## Records to process:

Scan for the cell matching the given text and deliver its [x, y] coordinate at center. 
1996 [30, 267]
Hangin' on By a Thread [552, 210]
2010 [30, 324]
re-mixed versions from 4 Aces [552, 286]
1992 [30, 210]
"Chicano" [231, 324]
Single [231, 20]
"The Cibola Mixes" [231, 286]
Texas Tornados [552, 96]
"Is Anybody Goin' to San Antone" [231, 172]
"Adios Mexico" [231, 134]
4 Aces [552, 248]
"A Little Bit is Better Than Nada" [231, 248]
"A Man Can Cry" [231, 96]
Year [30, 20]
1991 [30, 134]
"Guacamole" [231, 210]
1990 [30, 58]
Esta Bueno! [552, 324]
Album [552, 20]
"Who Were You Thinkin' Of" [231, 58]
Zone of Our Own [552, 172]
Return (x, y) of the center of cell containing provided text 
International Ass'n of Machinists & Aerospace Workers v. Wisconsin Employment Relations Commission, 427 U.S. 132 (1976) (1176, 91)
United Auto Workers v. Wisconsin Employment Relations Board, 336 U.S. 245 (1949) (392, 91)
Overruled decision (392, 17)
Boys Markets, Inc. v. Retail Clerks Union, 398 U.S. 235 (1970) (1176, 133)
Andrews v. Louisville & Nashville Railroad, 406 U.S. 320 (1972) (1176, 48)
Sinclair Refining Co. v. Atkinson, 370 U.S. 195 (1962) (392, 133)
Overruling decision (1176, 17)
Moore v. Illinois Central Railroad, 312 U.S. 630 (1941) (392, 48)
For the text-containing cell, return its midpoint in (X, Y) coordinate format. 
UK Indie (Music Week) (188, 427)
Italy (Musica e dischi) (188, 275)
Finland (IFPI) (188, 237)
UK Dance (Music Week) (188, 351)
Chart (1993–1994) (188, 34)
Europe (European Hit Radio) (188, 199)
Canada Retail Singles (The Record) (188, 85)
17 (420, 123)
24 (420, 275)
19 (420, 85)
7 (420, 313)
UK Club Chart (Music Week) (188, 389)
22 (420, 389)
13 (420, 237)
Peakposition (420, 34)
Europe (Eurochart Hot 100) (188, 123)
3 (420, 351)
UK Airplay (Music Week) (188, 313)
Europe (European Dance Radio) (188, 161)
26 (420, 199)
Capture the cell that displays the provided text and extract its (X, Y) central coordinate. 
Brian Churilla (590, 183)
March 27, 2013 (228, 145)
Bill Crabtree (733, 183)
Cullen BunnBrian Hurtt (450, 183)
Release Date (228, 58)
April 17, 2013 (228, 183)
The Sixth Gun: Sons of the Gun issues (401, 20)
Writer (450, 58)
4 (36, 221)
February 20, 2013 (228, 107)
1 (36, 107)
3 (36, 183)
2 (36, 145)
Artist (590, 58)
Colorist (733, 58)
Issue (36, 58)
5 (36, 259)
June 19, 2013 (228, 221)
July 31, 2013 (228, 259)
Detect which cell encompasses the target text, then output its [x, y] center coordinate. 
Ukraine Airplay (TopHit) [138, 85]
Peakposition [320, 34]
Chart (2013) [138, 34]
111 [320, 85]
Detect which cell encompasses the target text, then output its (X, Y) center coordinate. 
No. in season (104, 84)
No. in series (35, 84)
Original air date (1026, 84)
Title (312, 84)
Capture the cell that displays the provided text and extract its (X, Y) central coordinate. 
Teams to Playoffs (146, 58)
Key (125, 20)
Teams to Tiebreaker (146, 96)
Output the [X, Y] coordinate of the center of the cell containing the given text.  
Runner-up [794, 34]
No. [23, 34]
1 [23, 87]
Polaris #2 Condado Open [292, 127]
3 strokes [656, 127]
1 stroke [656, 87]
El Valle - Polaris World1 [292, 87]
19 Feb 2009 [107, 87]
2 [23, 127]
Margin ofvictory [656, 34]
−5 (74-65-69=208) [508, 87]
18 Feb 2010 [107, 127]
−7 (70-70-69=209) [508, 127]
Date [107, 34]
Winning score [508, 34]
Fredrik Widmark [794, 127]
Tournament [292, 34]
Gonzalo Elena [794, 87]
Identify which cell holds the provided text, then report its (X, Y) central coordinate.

## Task description:
Give every line of the material above as a JSON list of strings, one string per line, leaving out blank lines.

## Answer to the exercise:
[
  "Scan for the cell matching the given text and deliver its [x, y] coordinate at center. ",
  "1996 [30, 267]",
  "Hangin' on By a Thread [552, 210]",
  "2010 [30, 324]",
  "re-mixed versions from 4 Aces [552, 286]",
  "1992 [30, 210]",
  "\"Chicano\" [231, 324]",
  "Single [231, 20]",
  "\"The Cibola Mixes\" [231, 286]",
  "Texas Tornados [552, 96]",
  "\"Is Anybody Goin' to San Antone\" [231, 172]",
  "\"Adios Mexico\" [231, 134]",
  "4 Aces [552, 248]",
  "\"A Little Bit is Better Than Nada\" [231, 248]",
  "\"A Man Can Cry\" [231, 96]",
  "Year [30, 20]",
  "1991 [30, 134]",
  "\"Guacamole\" [231, 210]",
  "1990 [30, 58]",
  "Esta Bueno! [552, 324]",
  "Album [552, 20]",
  "\"Who Were You Thinkin' Of\" [231, 58]",
  "Zone of Our Own [552, 172]",
  "Return (x, y) of the center of cell containing provided text ",
  "International Ass'n of Machinists & Aerospace Workers v. Wisconsin Employment Relations Commission, 427 U.S. 132 (1976) (1176, 91)",
  "United Auto Workers v. Wisconsin Employment Relations Board, 336 U.S. 245 (1949) (392, 91)",
  "Overruled decision (392, 17)",
  "Boys Markets, Inc. v. Retail Clerks Union, 398 U.S. 235 (1970) (1176, 133)",
  "Andrews v. Louisville & Nashville Railroad, 406 U.S. 320 (1972) (1176, 48)",
  "Sinclair Refining Co. v. Atkinson, 370 U.S. 195 (1962) (392, 133)",
  "Overruling decision (1176, 17)",
  "Moore v. Illinois Central Railroad, 312 U.S. 630 (1941) (392, 48)",
  "For the text-containing cell, return its midpoint in (X, Y) coordinate format. ",
  "UK Indie (Music Week) (188, 427)",
  "Italy (Musica e dischi) (188, 275)",
  "Finland (IFPI) (188, 237)",
  "UK Dance (Music Week) (188, 351)",
  "Chart (1993–1994) (188, 34)",
  "Europe (European Hit Radio) (188, 199)",
  "Canada Retail Singles (The Record) (188, 85)",
  "17 (420, 123)",
  "24 (420, 275)",
  "19 (420, 85)",
  "7 (420, 313)",
  "UK Club Chart (Music Week) (188, 389)",
  "22 (420, 389)",
  "13 (420, 237)",
  "Peakposition (420, 34)",
  "Europe (Eurochart Hot 100) (188, 123)",
  "3 (420, 351)",
  "UK Airplay (Music Week) (188, 313)",
  "Europe (European Dance Radio) (188, 161)",
  "26 (420, 199)",
  "Capture the cell that displays the provided text and extract its (X, Y) central coordinate. ",
  "Brian Churilla (590, 183)",
  "March 27, 2013 (228, 145)",
  "Bill Crabtree (733, 183)",
  "Cullen BunnBrian Hurtt (450, 183)",
  "Release Date (228, 58)",
  "April 17, 2013 (228, 183)",
  "The Sixth Gun: Sons of the Gun issues (401, 20)",
  "Writer (450, 58)",
  "4 (36, 221)",
  "February 20, 2013 (228, 107)",
  "1 (36, 107)",
  "3 (36, 183)",
  "2 (36, 145)",
  "Artist (590, 58)",
  "Colorist (733, 58)",
  "Issue (36, 58)",
  "5 (36, 259)",
  "June 19, 2013 (228, 221)",
  "July 31, 2013 (228, 259)",
  "Detect which cell encompasses the target text, then output its [x, y] center coordinate. ",
  "Ukraine Airplay (TopHit) [138, 85]",
  "Peakposition [320, 34]",
  "Chart (2013) [138, 34]",
  "111 [320, 85]",
  "Detect which cell encompasses the target text, then output its (X, Y) center coordinate. ",
  "No. in season (104, 84)",
  "No. in series (35, 84)",
  "Original air date (1026, 84)",
  "Title (312, 84)",
  "Capture the cell that displays the provided text and extract its (X, Y) central coordinate. ",
  "Teams to Playoffs (146, 58)",
  "Key (125, 20)",
  "Teams to Tiebreaker (146, 96)",
  "Output the [X, Y] coordinate of the center of the cell containing the given text.  ",
  "Runner-up [794, 34]",
  "No. [23, 34]",
  "1 [23, 87]",
  "Polaris #2 Condado Open [292, 127]",
  "3 strokes [656, 127]",
  "1 stroke [656, 87]",
  "El Valle - Polaris World1 [292, 87]",
  "19 Feb 2009 [107, 87]",
  "2 [23, 127]",
  "Margin ofvictory [656, 34]",
  "−5 (74-65-69=208) [508, 87]",
  "18 Feb 2010 [107, 127]",
  "−7 (70-70-69=209) [508, 127]",
  "Date [107, 34]",
  "Winning score [508, 34]",
  "Fredrik Widmark [794, 127]",
  "Tournament [292, 34]",
  "Gonzalo Elena [794, 87]",
  "Identify which cell holds the provided text, then report its (X, Y) central coordinate."
]